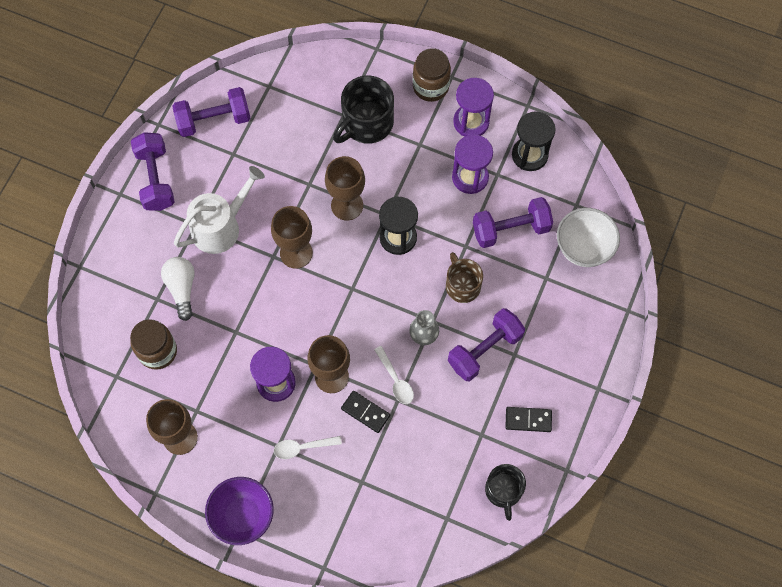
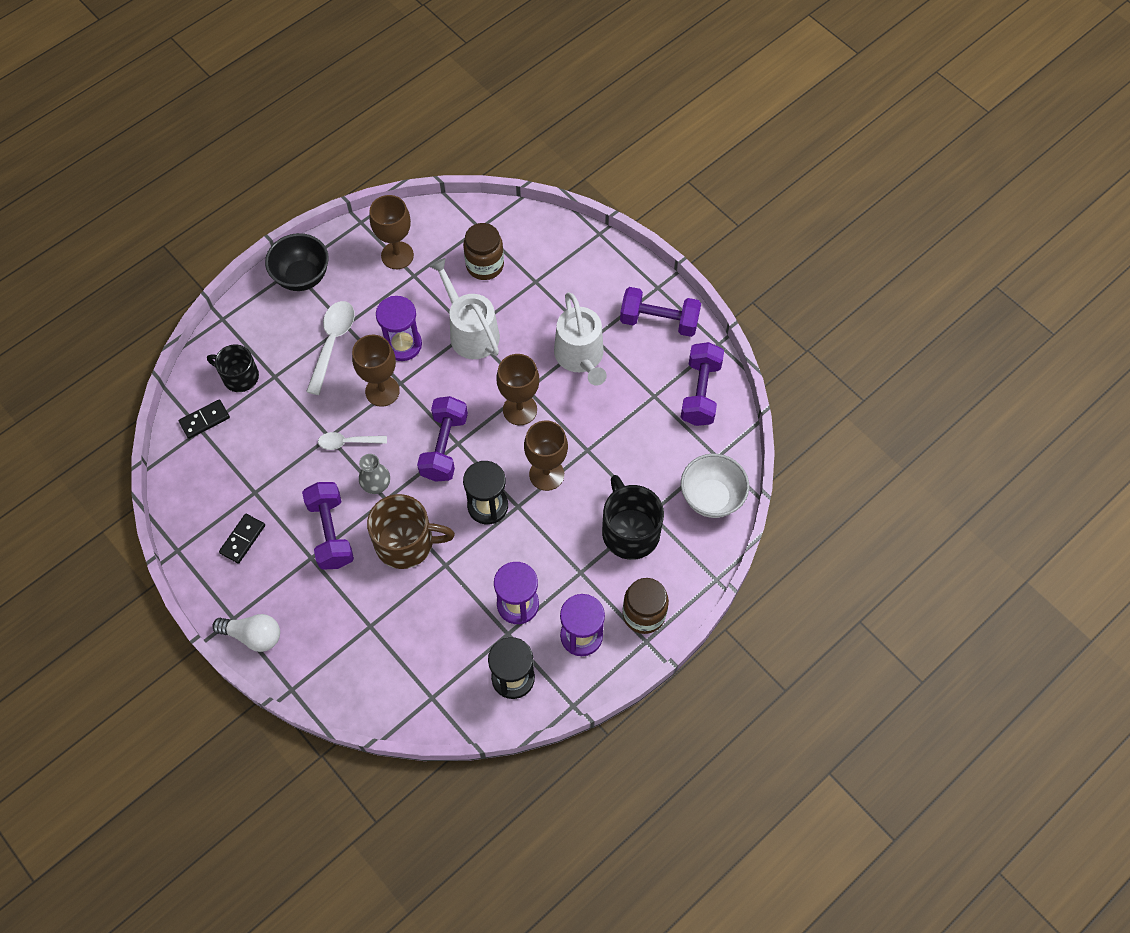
camera: 115 degrees right, 5 degrees down
(182, 288) = (535, 304): white light bulb -> white light bulb (253, 635)
(236, 330) = (470, 332): none -> white watering can
(243, 516) = (302, 277): purple bowl -> black bowl
(302, 447) = (332, 343): white spoon -> white spoon, size x1.60
(365, 412) = (333, 405): black domino -> black domino (204, 420)
(462, 285) = (406, 542): brown mug -> brown mug, size x1.52
(503, 491) = (194, 487): black mug -> black mug (239, 376)
(511, 229) = (440, 617): purple dumbbell -> purple dumbbell (444, 447)
(583, 248) = (381, 680): white bowl -> white bowl (711, 498)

-----

WORK ORDER | Take the entries above and set them down exactly, minus the pictures.

REPLY TO THE EXERCISE |
camera: 115 degrees right, 5 degrees down
(182, 288) = (535, 304): white light bulb -> white light bulb (253, 635)
(236, 330) = (470, 332): none -> white watering can
(243, 516) = (302, 277): purple bowl -> black bowl
(302, 447) = (332, 343): white spoon -> white spoon, size x1.60
(365, 412) = (333, 405): black domino -> black domino (204, 420)
(462, 285) = (406, 542): brown mug -> brown mug, size x1.52
(503, 491) = (194, 487): black mug -> black mug (239, 376)
(511, 229) = (440, 617): purple dumbbell -> purple dumbbell (444, 447)
(583, 248) = (381, 680): white bowl -> white bowl (711, 498)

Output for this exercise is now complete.